--- RECORDS FOR PROCESSING Enclosed Below ---
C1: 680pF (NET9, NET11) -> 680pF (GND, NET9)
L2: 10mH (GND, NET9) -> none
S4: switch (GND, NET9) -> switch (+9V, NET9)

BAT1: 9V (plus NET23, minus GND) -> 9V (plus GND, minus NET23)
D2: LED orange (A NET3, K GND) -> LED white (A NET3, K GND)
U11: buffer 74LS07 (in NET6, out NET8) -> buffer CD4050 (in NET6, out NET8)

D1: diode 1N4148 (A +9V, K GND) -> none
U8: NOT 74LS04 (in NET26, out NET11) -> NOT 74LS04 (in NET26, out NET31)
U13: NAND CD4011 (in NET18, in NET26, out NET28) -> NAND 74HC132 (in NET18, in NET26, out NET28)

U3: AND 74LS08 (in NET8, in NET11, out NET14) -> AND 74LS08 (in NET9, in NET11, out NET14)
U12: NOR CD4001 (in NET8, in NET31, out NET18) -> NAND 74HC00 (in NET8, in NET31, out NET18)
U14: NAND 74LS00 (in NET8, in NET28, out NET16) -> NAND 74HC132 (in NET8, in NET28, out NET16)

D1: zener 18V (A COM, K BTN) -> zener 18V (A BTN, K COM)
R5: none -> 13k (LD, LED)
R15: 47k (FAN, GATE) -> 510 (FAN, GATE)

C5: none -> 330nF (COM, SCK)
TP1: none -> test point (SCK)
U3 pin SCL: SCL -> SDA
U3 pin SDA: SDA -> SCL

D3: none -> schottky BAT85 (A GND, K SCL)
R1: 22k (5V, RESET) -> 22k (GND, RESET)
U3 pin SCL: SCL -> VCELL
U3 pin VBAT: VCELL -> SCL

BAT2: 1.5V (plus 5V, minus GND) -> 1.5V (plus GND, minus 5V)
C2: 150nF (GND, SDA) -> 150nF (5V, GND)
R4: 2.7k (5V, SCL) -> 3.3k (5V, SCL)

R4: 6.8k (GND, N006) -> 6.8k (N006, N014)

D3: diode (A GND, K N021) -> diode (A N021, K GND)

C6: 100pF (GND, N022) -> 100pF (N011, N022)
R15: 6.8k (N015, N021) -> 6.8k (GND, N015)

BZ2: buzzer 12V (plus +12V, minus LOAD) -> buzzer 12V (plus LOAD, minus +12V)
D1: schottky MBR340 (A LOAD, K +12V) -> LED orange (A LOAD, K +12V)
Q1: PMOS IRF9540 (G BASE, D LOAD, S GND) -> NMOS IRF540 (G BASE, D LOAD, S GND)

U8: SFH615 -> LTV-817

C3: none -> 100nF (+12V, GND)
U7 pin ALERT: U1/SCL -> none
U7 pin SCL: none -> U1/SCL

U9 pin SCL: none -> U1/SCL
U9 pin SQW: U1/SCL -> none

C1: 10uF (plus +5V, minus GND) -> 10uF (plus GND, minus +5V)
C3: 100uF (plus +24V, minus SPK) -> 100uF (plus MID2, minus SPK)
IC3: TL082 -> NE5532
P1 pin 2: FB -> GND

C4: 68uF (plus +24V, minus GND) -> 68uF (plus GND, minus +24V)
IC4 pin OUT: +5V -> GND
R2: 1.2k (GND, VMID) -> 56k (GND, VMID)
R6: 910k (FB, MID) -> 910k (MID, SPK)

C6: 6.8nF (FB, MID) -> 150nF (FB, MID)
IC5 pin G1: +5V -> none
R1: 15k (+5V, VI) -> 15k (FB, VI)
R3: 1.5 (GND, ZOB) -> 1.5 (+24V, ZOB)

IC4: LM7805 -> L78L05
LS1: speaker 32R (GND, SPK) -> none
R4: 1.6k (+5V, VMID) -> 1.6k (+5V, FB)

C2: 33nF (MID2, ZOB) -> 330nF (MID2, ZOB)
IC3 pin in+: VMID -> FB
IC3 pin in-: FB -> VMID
--- End of Enclosed RECORDS FOR PROCESSING ---
- **WORK INSTRUCTION**: Every single line in the records above must be written out exactly.

- **SOLUTION FOR THIS PROBLEM**:
C1: 680pF (NET9, NET11) -> 680pF (GND, NET9)
L2: 10mH (GND, NET9) -> none
S4: switch (GND, NET9) -> switch (+9V, NET9)

BAT1: 9V (plus NET23, minus GND) -> 9V (plus GND, minus NET23)
D2: LED orange (A NET3, K GND) -> LED white (A NET3, K GND)
U11: buffer 74LS07 (in NET6, out NET8) -> buffer CD4050 (in NET6, out NET8)

D1: diode 1N4148 (A +9V, K GND) -> none
U8: NOT 74LS04 (in NET26, out NET11) -> NOT 74LS04 (in NET26, out NET31)
U13: NAND CD4011 (in NET18, in NET26, out NET28) -> NAND 74HC132 (in NET18, in NET26, out NET28)

U3: AND 74LS08 (in NET8, in NET11, out NET14) -> AND 74LS08 (in NET9, in NET11, out NET14)
U12: NOR CD4001 (in NET8, in NET31, out NET18) -> NAND 74HC00 (in NET8, in NET31, out NET18)
U14: NAND 74LS00 (in NET8, in NET28, out NET16) -> NAND 74HC132 (in NET8, in NET28, out NET16)

D1: zener 18V (A COM, K BTN) -> zener 18V (A BTN, K COM)
R5: none -> 13k (LD, LED)
R15: 47k (FAN, GATE) -> 510 (FAN, GATE)

C5: none -> 330nF (COM, SCK)
TP1: none -> test point (SCK)
U3 pin SCL: SCL -> SDA
U3 pin SDA: SDA -> SCL

D3: none -> schottky BAT85 (A GND, K SCL)
R1: 22k (5V, RESET) -> 22k (GND, RESET)
U3 pin SCL: SCL -> VCELL
U3 pin VBAT: VCELL -> SCL

BAT2: 1.5V (plus 5V, minus GND) -> 1.5V (plus GND, minus 5V)
C2: 150nF (GND, SDA) -> 150nF (5V, GND)
R4: 2.7k (5V, SCL) -> 3.3k (5V, SCL)

R4: 6.8k (GND, N006) -> 6.8k (N006, N014)

D3: diode (A GND, K N021) -> diode (A N021, K GND)

C6: 100pF (GND, N022) -> 100pF (N011, N022)
R15: 6.8k (N015, N021) -> 6.8k (GND, N015)

BZ2: buzzer 12V (plus +12V, minus LOAD) -> buzzer 12V (plus LOAD, minus +12V)
D1: schottky MBR340 (A LOAD, K +12V) -> LED orange (A LOAD, K +12V)
Q1: PMOS IRF9540 (G BASE, D LOAD, S GND) -> NMOS IRF540 (G BASE, D LOAD, S GND)

U8: SFH615 -> LTV-817

C3: none -> 100nF (+12V, GND)
U7 pin ALERT: U1/SCL -> none
U7 pin SCL: none -> U1/SCL

U9 pin SCL: none -> U1/SCL
U9 pin SQW: U1/SCL -> none

C1: 10uF (plus +5V, minus GND) -> 10uF (plus GND, minus +5V)
C3: 100uF (plus +24V, minus SPK) -> 100uF (plus MID2, minus SPK)
IC3: TL082 -> NE5532
P1 pin 2: FB -> GND

C4: 68uF (plus +24V, minus GND) -> 68uF (plus GND, minus +24V)
IC4 pin OUT: +5V -> GND
R2: 1.2k (GND, VMID) -> 56k (GND, VMID)
R6: 910k (FB, MID) -> 910k (MID, SPK)

C6: 6.8nF (FB, MID) -> 150nF (FB, MID)
IC5 pin G1: +5V -> none
R1: 15k (+5V, VI) -> 15k (FB, VI)
R3: 1.5 (GND, ZOB) -> 1.5 (+24V, ZOB)

IC4: LM7805 -> L78L05
LS1: speaker 32R (GND, SPK) -> none
R4: 1.6k (+5V, VMID) -> 1.6k (+5V, FB)

C2: 33nF (MID2, ZOB) -> 330nF (MID2, ZOB)
IC3 pin in+: VMID -> FB
IC3 pin in-: FB -> VMID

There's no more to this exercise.